→ **WORK INSTRUCTION**
Could you output the entries that follow exactly, omitting any pictures they contain?

→ **RECORDS FOR THE TASK**
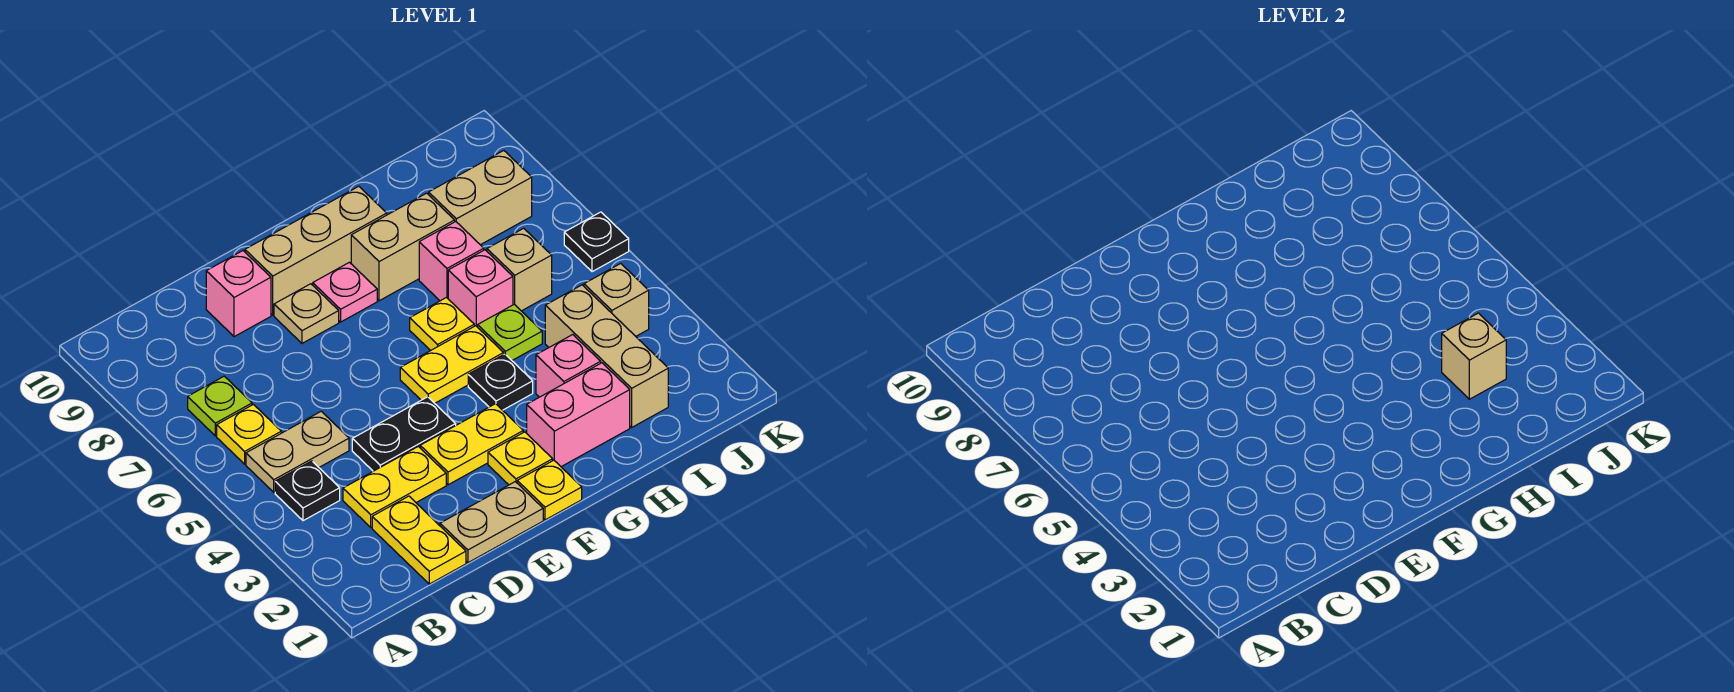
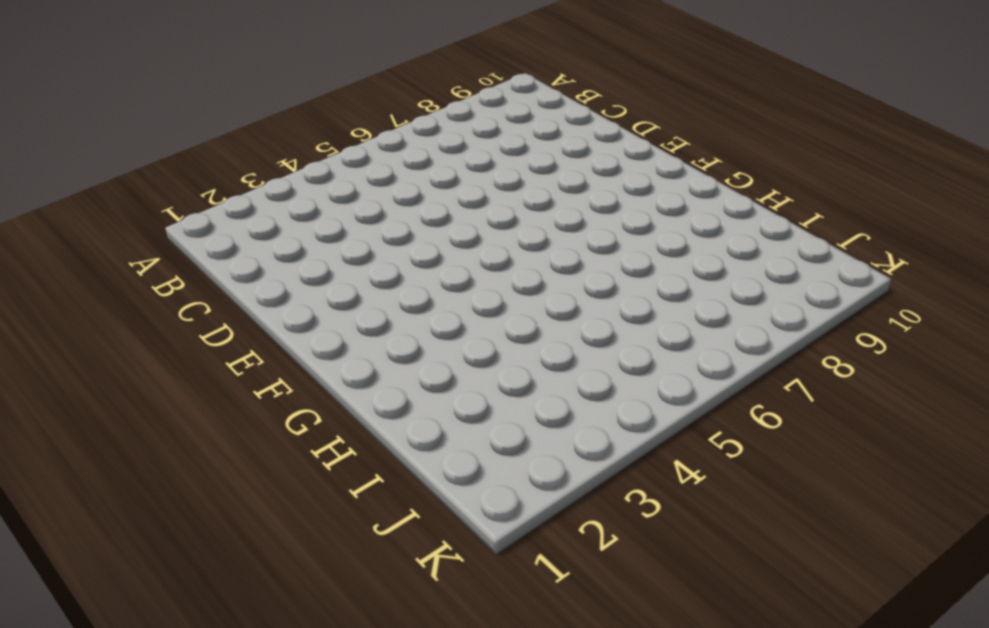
none -> black plate B4 level 1
none -> tan plate B5:C5 level 1
none -> yellow plate B6 level 1
none -> lime plate B7 level 1

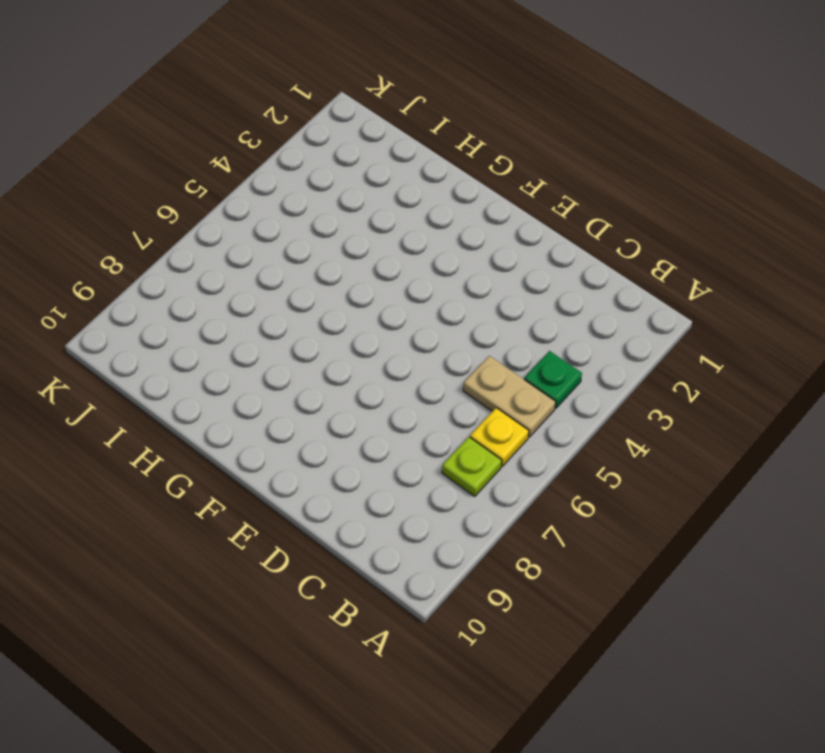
green plate B4 level 1 -> black plate B4 level 1
none -> yellow plate C1:C2 level 1
none -> yellow plate C3:D3 level 1
none -> tan plate D1:E1 level 1
none -> black plate D4:E4 level 1

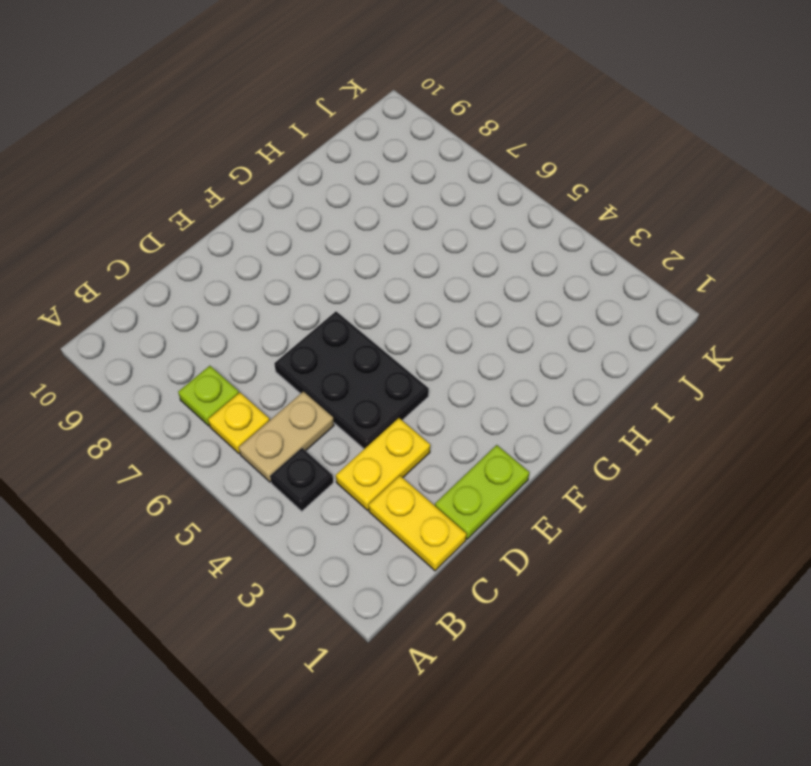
lime plate D1:E1 level 1 -> tan plate D1:E1 level 1
black plate D4:E6 level 1 -> black plate D4:E4 level 1
none -> pink brick D9 level 1
none -> yellow plate E3:F3 level 1
none -> tan plate E8 level 1
none -> tan brick E9:G9 level 1

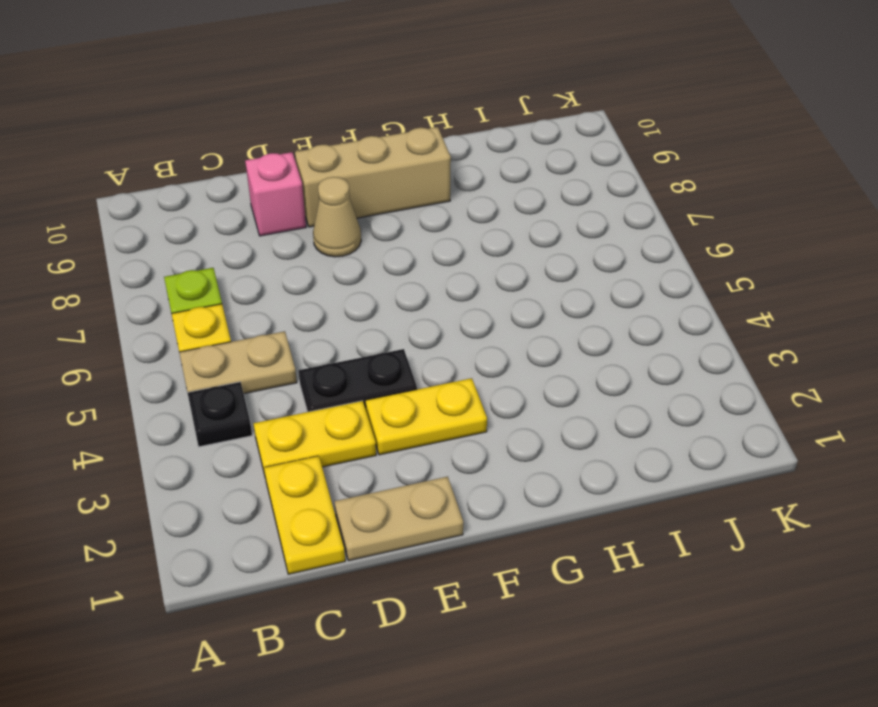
tan cone E8 level 1 -> tan plate E8 level 1
none -> yellow plate F1 level 1
none -> yellow plate F2 level 1
none -> yellow plate F5:G5 level 1
none -> pink plate F8 level 1

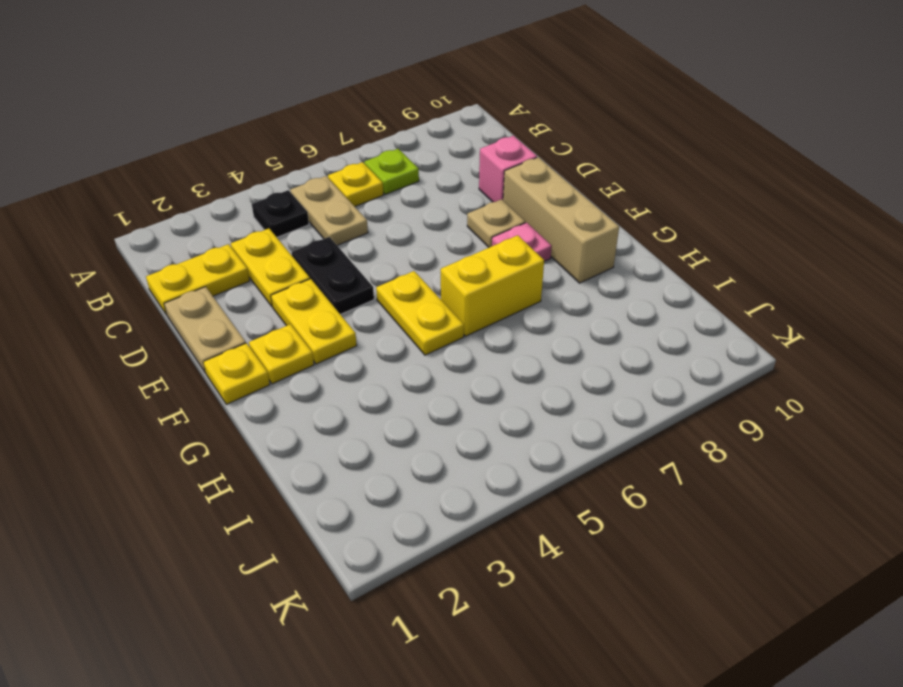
yellow brick G6:G7 level 1 -> yellow plate G6 level 1
none -> pink brick G2:H2 level 1
none -> black plate G4 level 1
none -> tan brick G8:H8 level 1
none -> pink brick H3 level 1

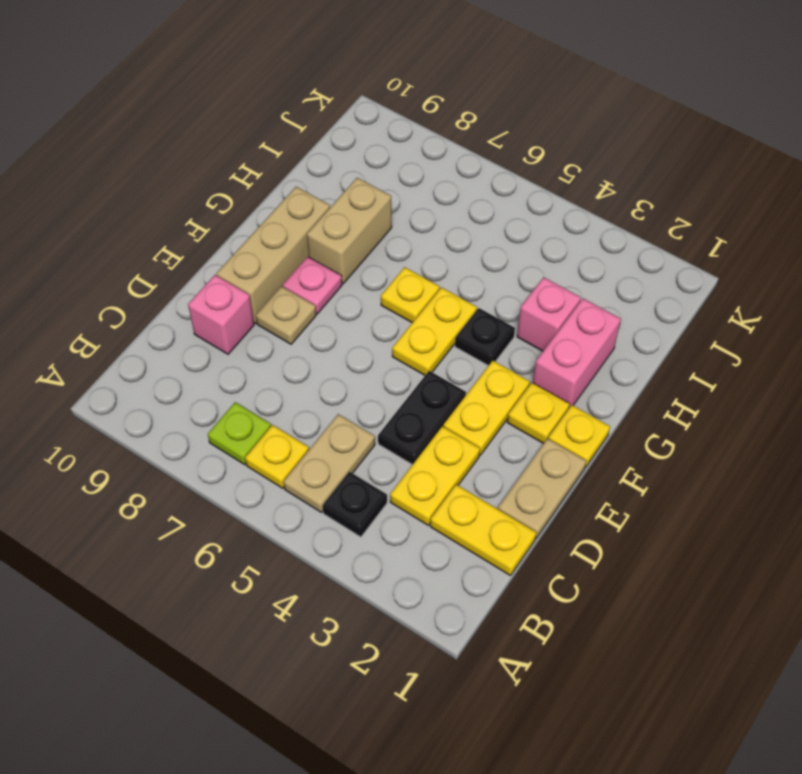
none -> lime plate H5 level 1
none -> pink brick H6 level 1
none -> pink brick H7 level 1
none -> tan brick I2:I4 level 1

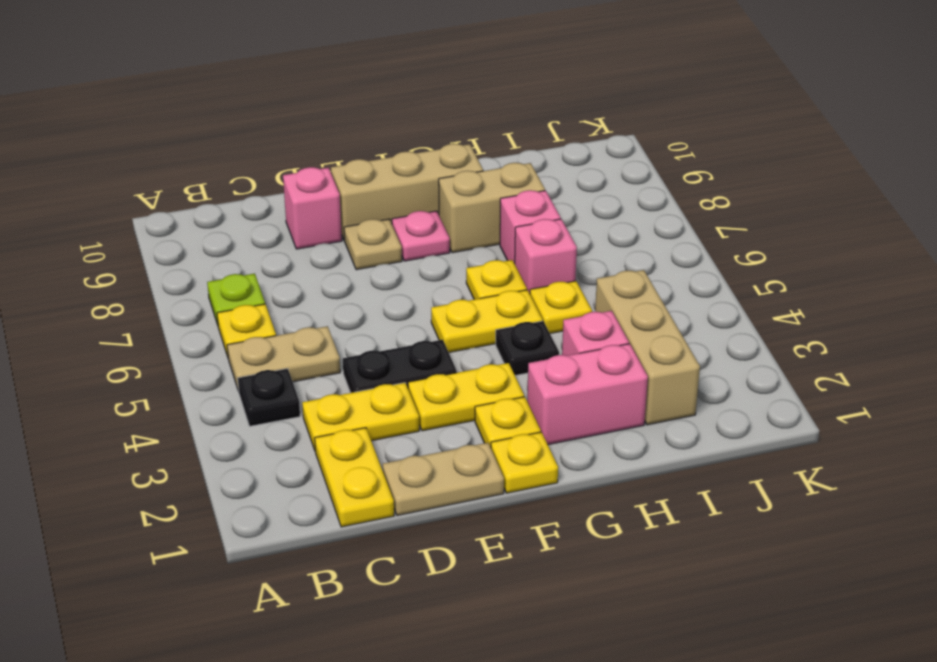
yellow plate H5 level 1 -> lime plate H5 level 1
none -> tan brick I6 level 1
none -> tan brick I8:J8 level 1
none -> tan brick J4 level 1
none -> black plate K6 level 1

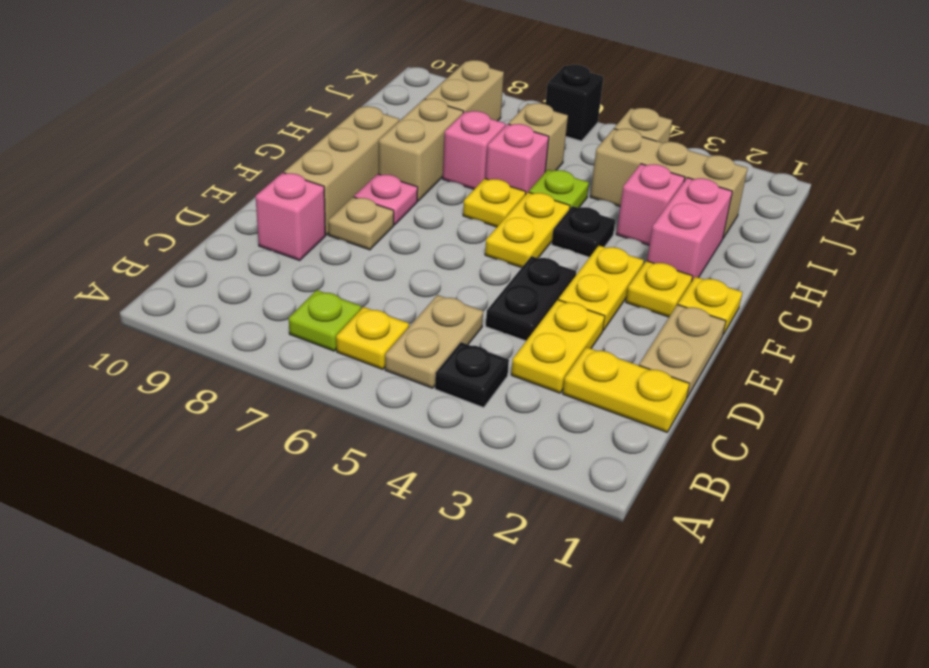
black brick K6 level 1 -> black plate K6 level 1
none -> tan brick I3 level 2

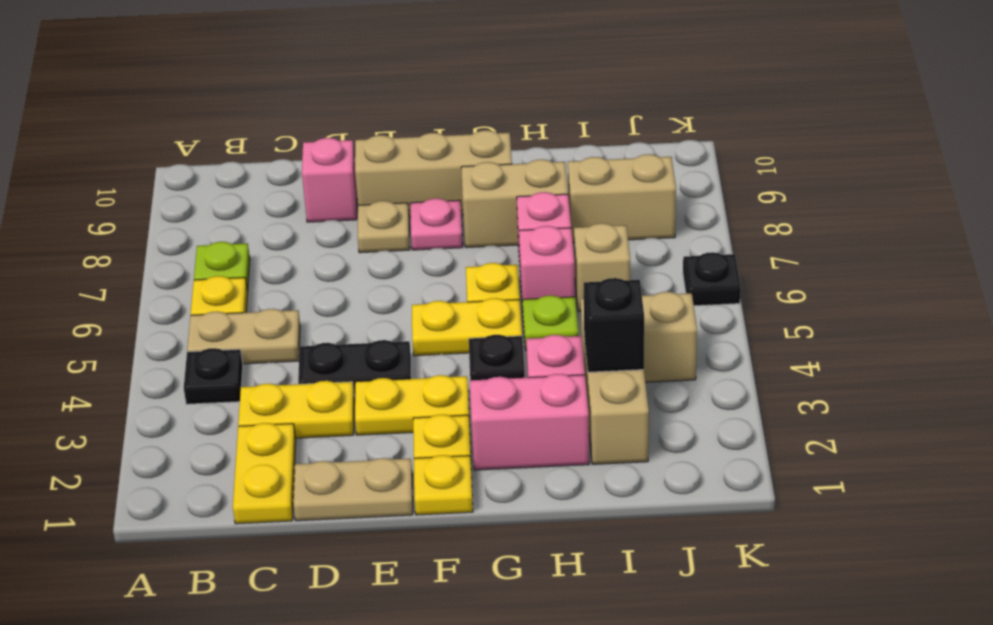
black brick I3 level 2 -> tan brick I3 level 2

→ **SOLUTION FOR THIS PROBLEM**
none -> black plate B4 level 1
none -> tan plate B5:C5 level 1
none -> yellow plate B6 level 1
none -> lime plate B7 level 1

green plate B4 level 1 -> black plate B4 level 1
none -> yellow plate C1:C2 level 1
none -> yellow plate C3:D3 level 1
none -> tan plate D1:E1 level 1
none -> black plate D4:E4 level 1

lime plate D1:E1 level 1 -> tan plate D1:E1 level 1
black plate D4:E6 level 1 -> black plate D4:E4 level 1
none -> pink brick D9 level 1
none -> yellow plate E3:F3 level 1
none -> tan plate E8 level 1
none -> tan brick E9:G9 level 1

tan cone E8 level 1 -> tan plate E8 level 1
none -> yellow plate F1 level 1
none -> yellow plate F2 level 1
none -> yellow plate F5:G5 level 1
none -> pink plate F8 level 1

yellow brick G6:G7 level 1 -> yellow plate G6 level 1
none -> pink brick G2:H2 level 1
none -> black plate G4 level 1
none -> tan brick G8:H8 level 1
none -> pink brick H3 level 1

none -> lime plate H5 level 1
none -> pink brick H6 level 1
none -> pink brick H7 level 1
none -> tan brick I2:I4 level 1

yellow plate H5 level 1 -> lime plate H5 level 1
none -> tan brick I6 level 1
none -> tan brick I8:J8 level 1
none -> tan brick J4 level 1
none -> black plate K6 level 1

black brick K6 level 1 -> black plate K6 level 1
none -> tan brick I3 level 2

black brick I3 level 2 -> tan brick I3 level 2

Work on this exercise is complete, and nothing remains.